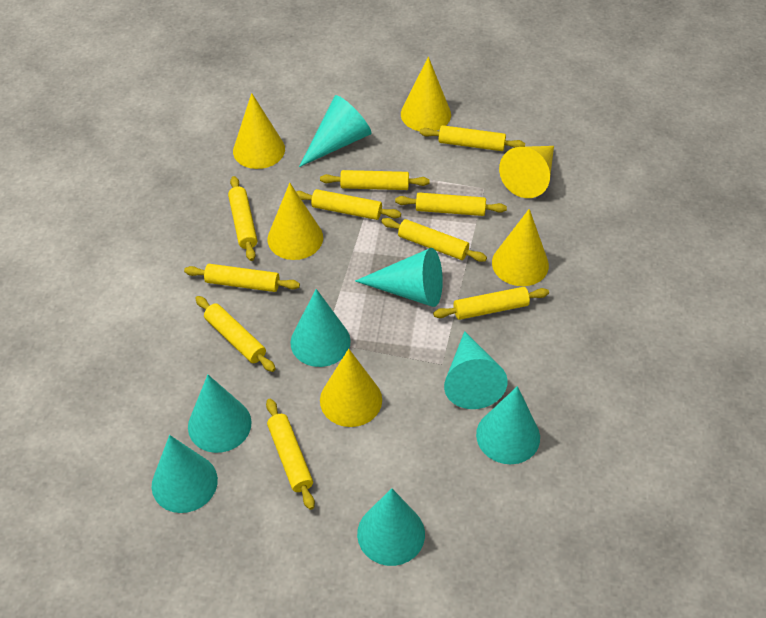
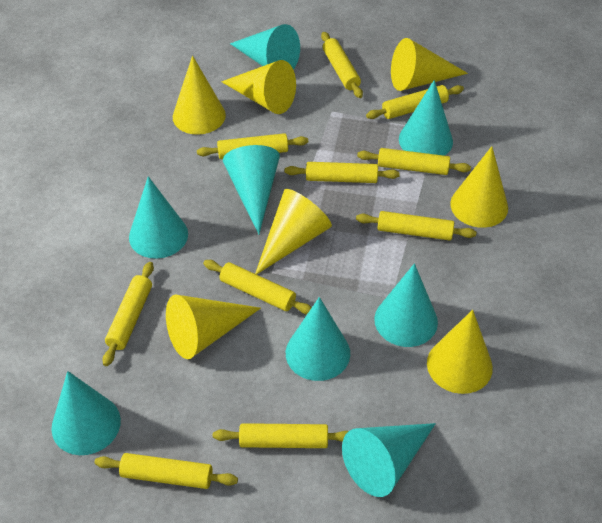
yellow cone: 6 -> 7

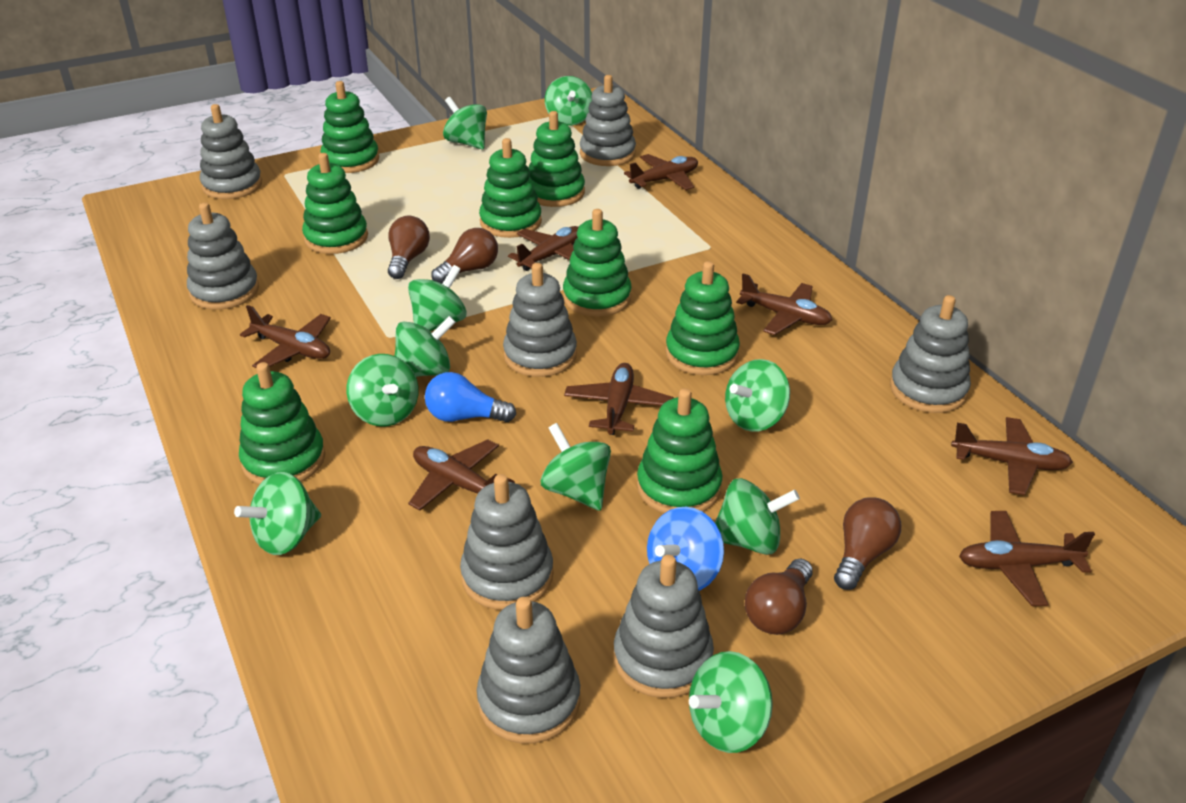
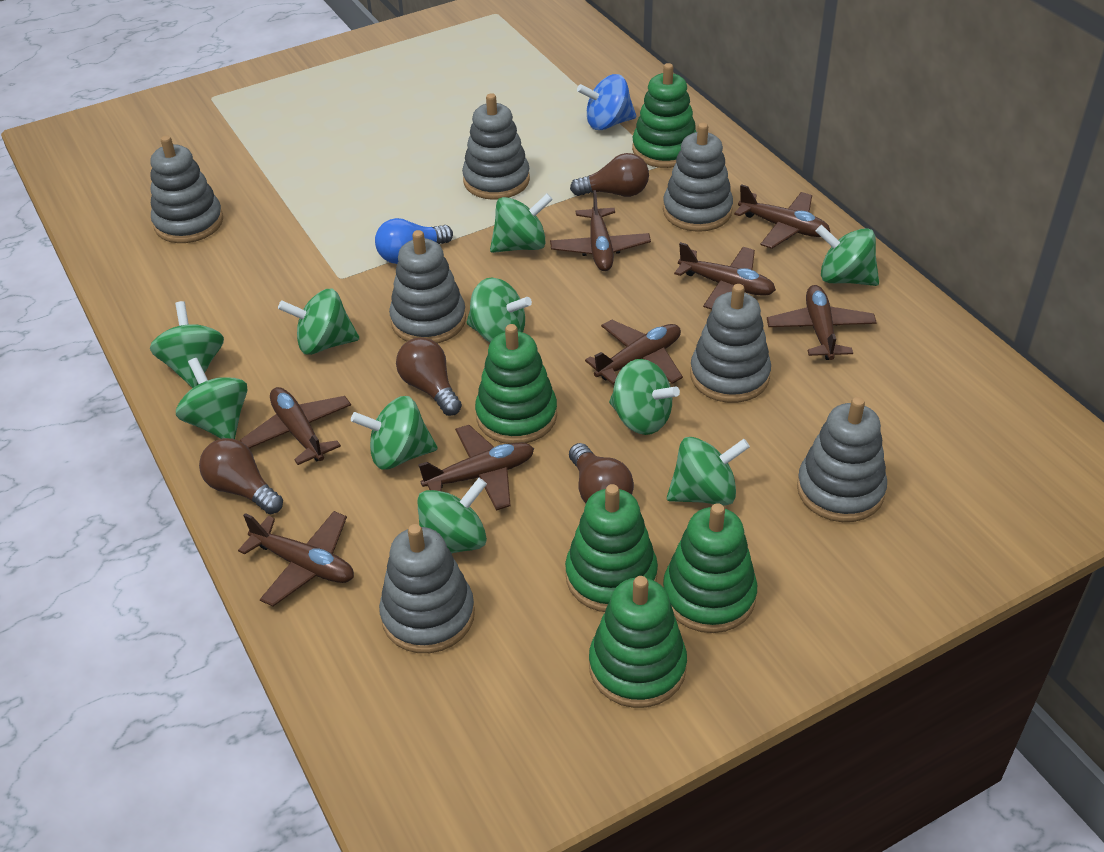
green stacking toy: 8 -> 5
grey stacking toy: 8 -> 7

_Task_. The task calls for every line of the material that contains the string "stacking".

_Final answer_.
green stacking toy: 8 -> 5
grey stacking toy: 8 -> 7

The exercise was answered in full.